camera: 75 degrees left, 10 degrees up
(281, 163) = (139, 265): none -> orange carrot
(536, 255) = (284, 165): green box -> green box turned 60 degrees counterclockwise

...

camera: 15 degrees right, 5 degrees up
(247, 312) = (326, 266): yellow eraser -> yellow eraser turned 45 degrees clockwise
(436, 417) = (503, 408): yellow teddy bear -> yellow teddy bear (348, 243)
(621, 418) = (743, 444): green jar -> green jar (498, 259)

WHAT THE TASK ASKS: In the entries above, please find the line with "camera: 75 degrees left, 10 degrees up" and the line with "(536, 255) = (284, 165): green", then write out exactly those two lines and every line between them, and nothing more.

SOLUTION:
camera: 75 degrees left, 10 degrees up
(281, 163) = (139, 265): none -> orange carrot
(536, 255) = (284, 165): green box -> green box turned 60 degrees counterclockwise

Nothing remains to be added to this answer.